Your instructions: Reproduce the entries below, swapping every "floral dress at center" for "patterned dress at center" and leaving everything else unchanged. Omit the pictures from your answer.

Records for processing:
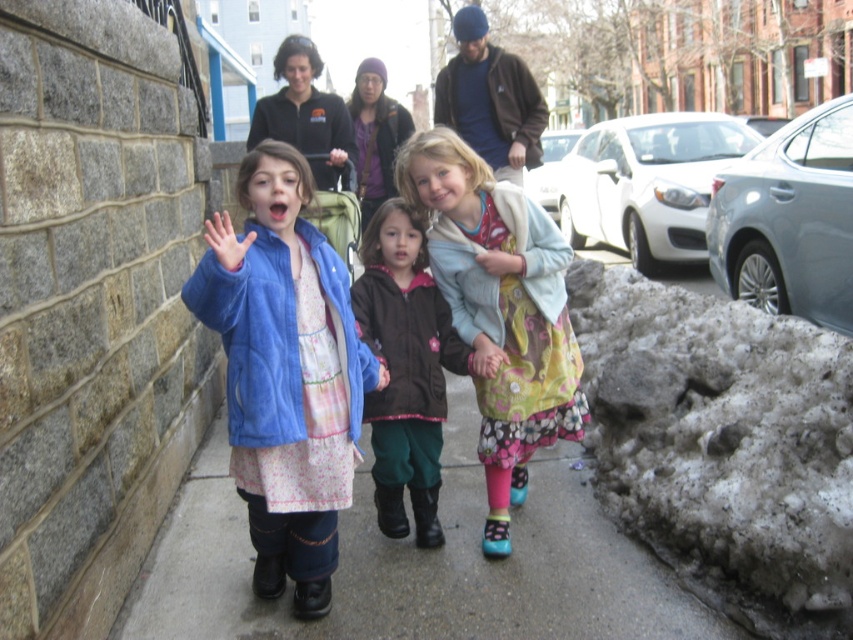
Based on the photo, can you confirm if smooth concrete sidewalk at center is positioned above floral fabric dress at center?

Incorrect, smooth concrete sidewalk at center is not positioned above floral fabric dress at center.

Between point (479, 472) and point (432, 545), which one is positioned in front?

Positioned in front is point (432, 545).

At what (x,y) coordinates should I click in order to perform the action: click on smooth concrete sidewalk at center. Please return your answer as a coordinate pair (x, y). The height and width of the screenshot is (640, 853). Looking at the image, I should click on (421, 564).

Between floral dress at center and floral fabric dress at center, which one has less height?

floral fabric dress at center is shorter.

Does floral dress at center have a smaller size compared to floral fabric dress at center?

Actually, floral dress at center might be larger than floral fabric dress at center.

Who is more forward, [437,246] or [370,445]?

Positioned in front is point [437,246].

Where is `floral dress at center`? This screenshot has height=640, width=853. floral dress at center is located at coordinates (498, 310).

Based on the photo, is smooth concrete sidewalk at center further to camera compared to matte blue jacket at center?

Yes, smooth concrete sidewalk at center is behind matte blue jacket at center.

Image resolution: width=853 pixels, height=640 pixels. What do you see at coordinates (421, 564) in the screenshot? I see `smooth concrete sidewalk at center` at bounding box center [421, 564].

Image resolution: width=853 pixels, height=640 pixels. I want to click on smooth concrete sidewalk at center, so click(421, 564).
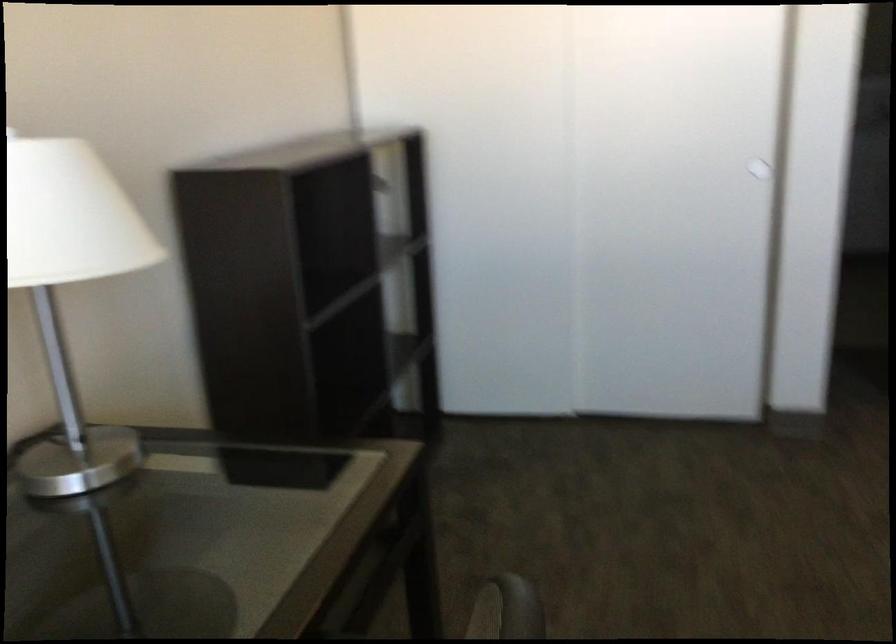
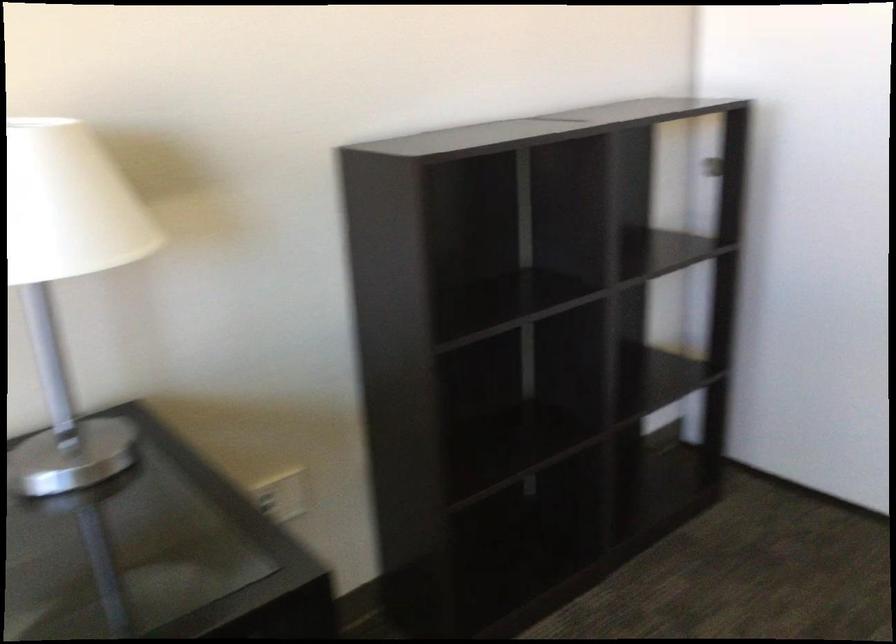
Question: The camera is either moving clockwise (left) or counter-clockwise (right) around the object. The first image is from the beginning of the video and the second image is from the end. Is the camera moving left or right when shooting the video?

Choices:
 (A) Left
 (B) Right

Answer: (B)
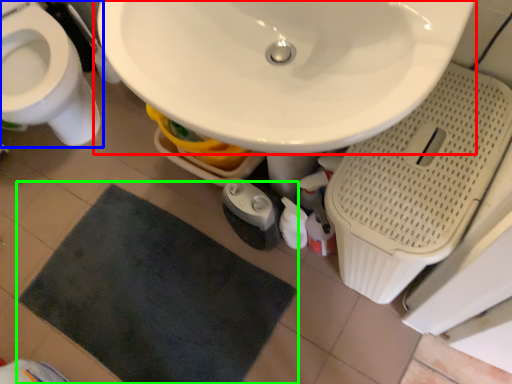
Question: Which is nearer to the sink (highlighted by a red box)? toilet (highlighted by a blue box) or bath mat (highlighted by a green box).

Exercise output:
Based on the photo, can you confirm if smooth concrete sidewalk at center is positioned above floral fabric dress at center?

Incorrect, smooth concrete sidewalk at center is not positioned above floral fabric dress at center.

Between point (479, 472) and point (432, 545), which one is positioned in front?

Positioned in front is point (432, 545).

At what (x,y) coordinates should I click in order to perform the action: click on smooth concrete sidewalk at center. Please return your answer as a coordinate pair (x, y). The height and width of the screenshot is (640, 853). Looking at the image, I should click on (421, 564).

Between patterned dress at center and floral fabric dress at center, which one has less height?

floral fabric dress at center is shorter.

Does patterned dress at center have a smaller size compared to floral fabric dress at center?

Actually, patterned dress at center might be larger than floral fabric dress at center.

Who is more forward, [437,246] or [370,445]?

Positioned in front is point [437,246].

Where is `patterned dress at center`? This screenshot has height=640, width=853. patterned dress at center is located at coordinates (498, 310).

Based on the photo, is smooth concrete sidewalk at center further to camera compared to matte blue jacket at center?

Yes, smooth concrete sidewalk at center is behind matte blue jacket at center.

Image resolution: width=853 pixels, height=640 pixels. What do you see at coordinates (421, 564) in the screenshot? I see `smooth concrete sidewalk at center` at bounding box center [421, 564].

Image resolution: width=853 pixels, height=640 pixels. I want to click on smooth concrete sidewalk at center, so click(421, 564).
Question: The camera is either moving clockwise (left) or counter-clockwise (right) around the object. The first image is from the beginning of the video and the second image is from the end. Is the camera moving left or right when shooting the video?

Choices:
 (A) Left
 (B) Right

Answer: (B)
Question: Which is nearer to the sink (highlighted by a red box)? toilet (highlighted by a blue box) or bath mat (highlighted by a green box).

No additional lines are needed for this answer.